Task objective: Your output should be the lines from the one containing "S3: button (VDD, n6) -> button (COM, n8)" through the last line below, both ends included, exactly as written and free of pictures.

Exercise materials:

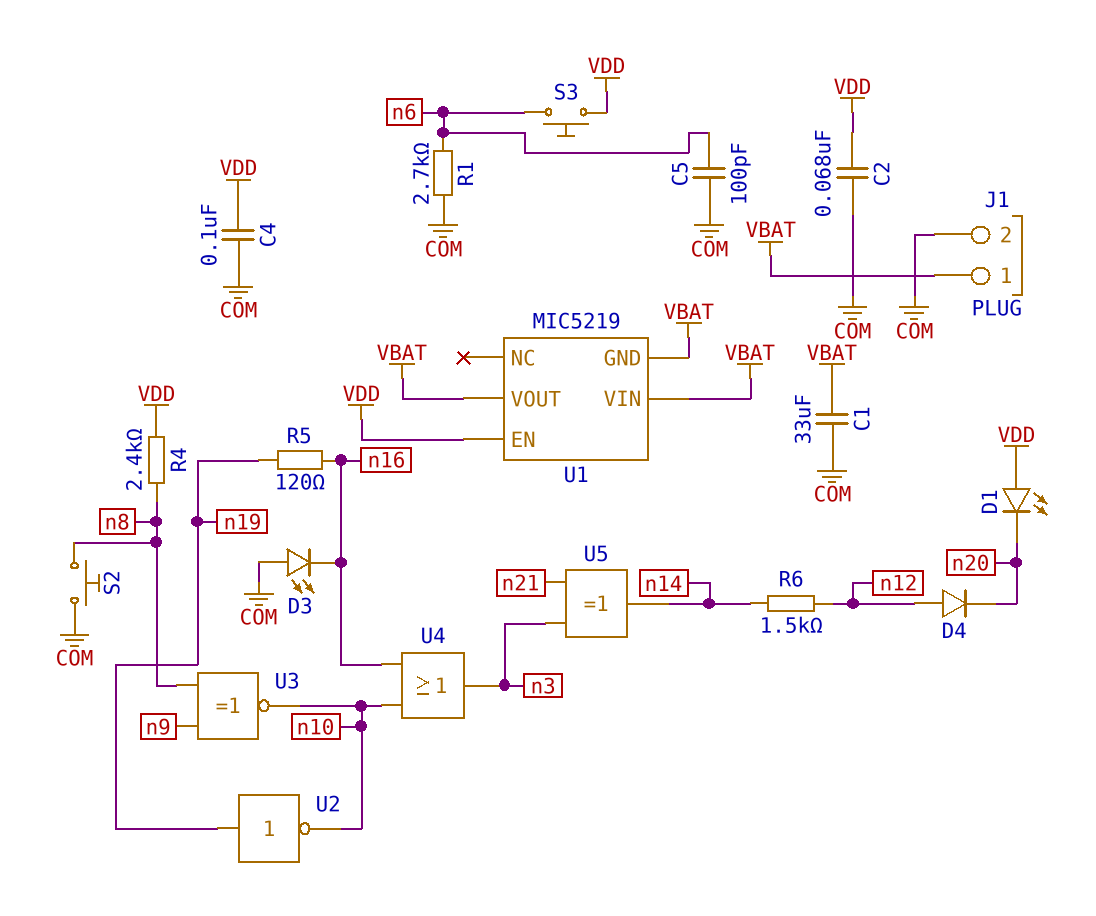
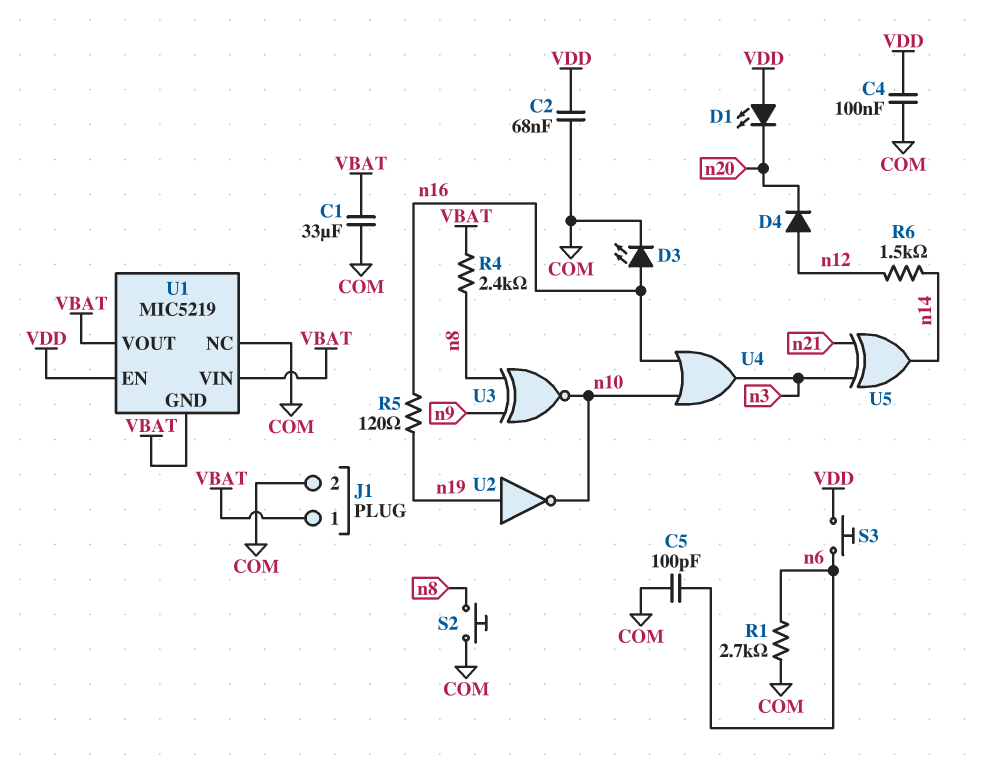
D3: LED (A COM, K n16) -> LED (A n16, K COM)
R4: 2.4k (VDD, n8) -> 2.4k (VBAT, n8)
U1 pin NC: none -> COM

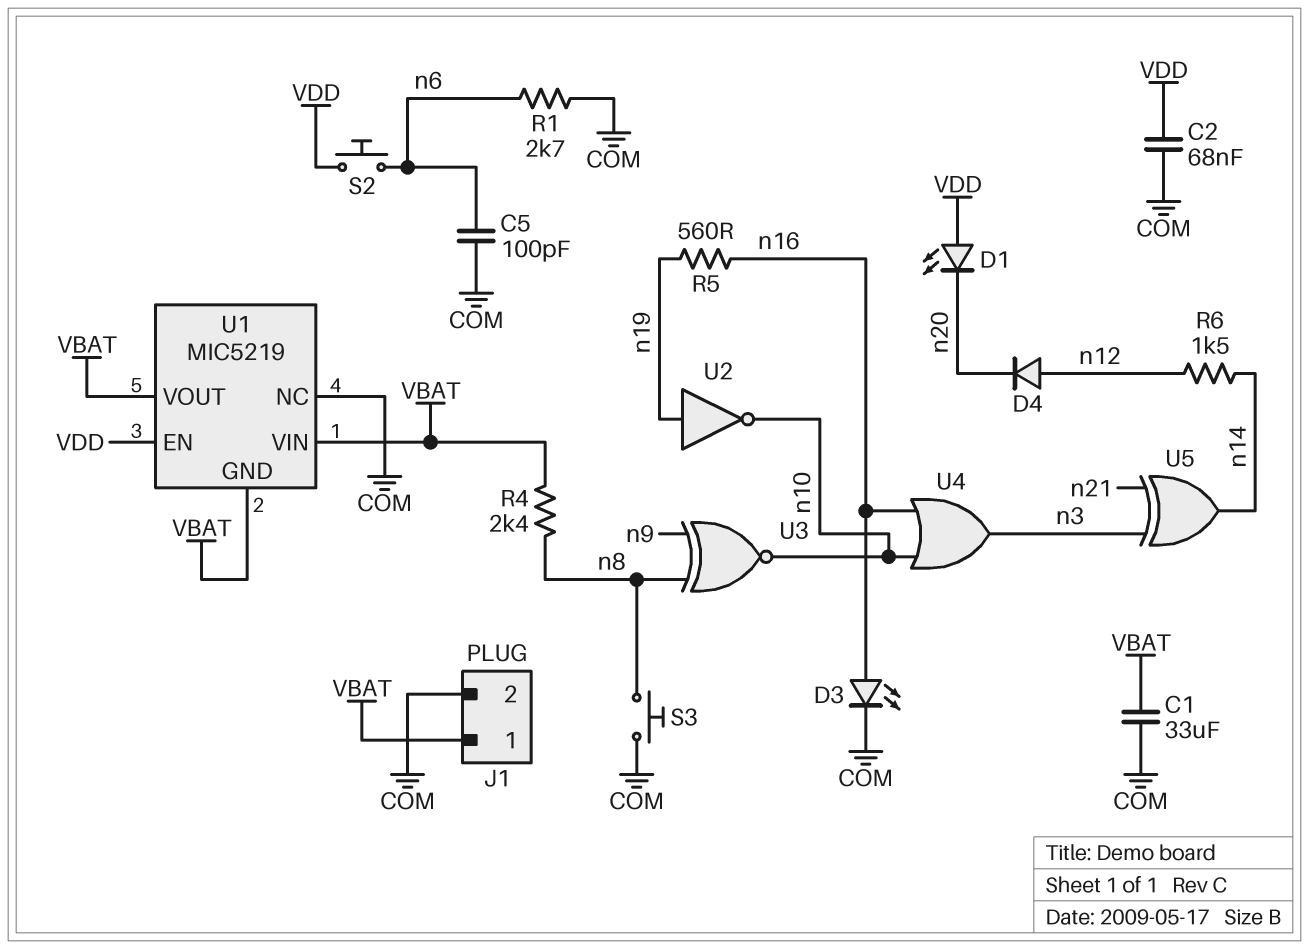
C4: 100nF (COM, VDD) -> none
R5: 120 (n16, n19) -> 560 (n16, n19)
S2: button (COM, n8) -> button (VDD, n6)
S3: button (VDD, n6) -> button (COM, n8)

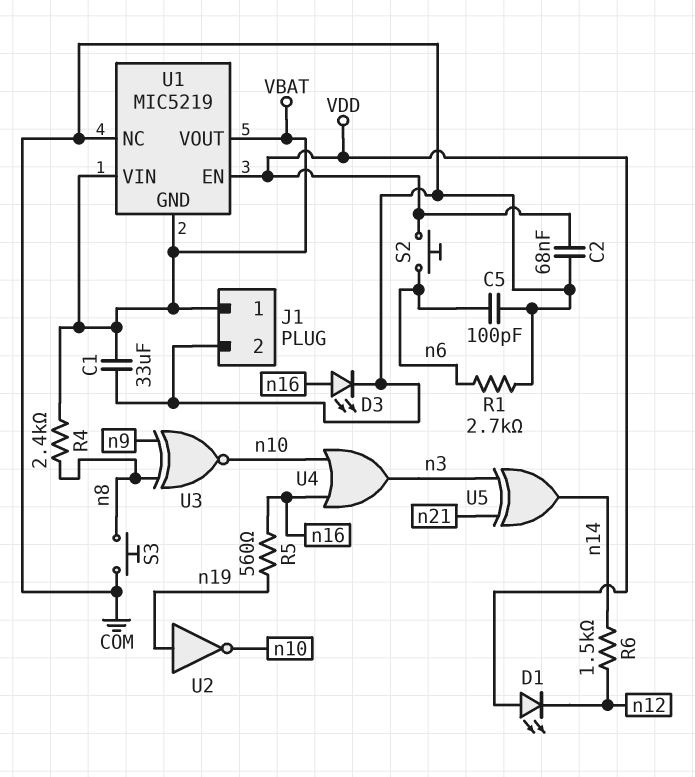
D1: LED (A VDD, K n20) -> LED (A VDD, K n12)
D4: diode (A n12, K n20) -> none

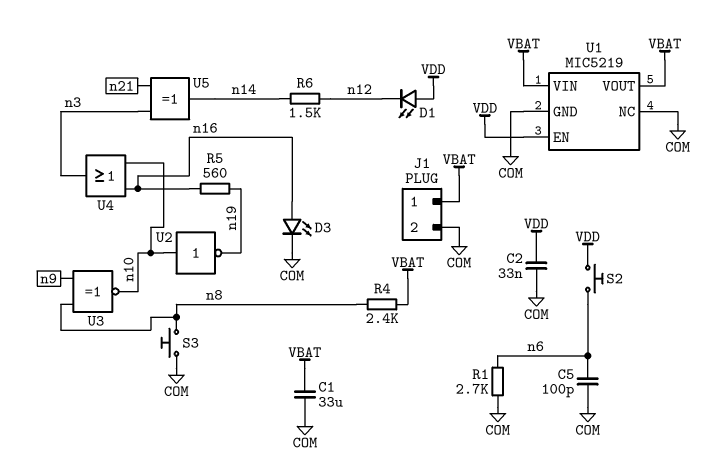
C2: 68nF (COM, VDD) -> 33nF (COM, VDD)
U1 pin GND: VBAT -> COM
U2: NOT (in n19, out n10) -> NOT (in n10, out n19)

Answer for the task:
S3: button (VDD, n6) -> button (COM, n8)

D1: LED (A VDD, K n20) -> LED (A VDD, K n12)
D4: diode (A n12, K n20) -> none

C2: 68nF (COM, VDD) -> 33nF (COM, VDD)
U1 pin GND: VBAT -> COM
U2: NOT (in n19, out n10) -> NOT (in n10, out n19)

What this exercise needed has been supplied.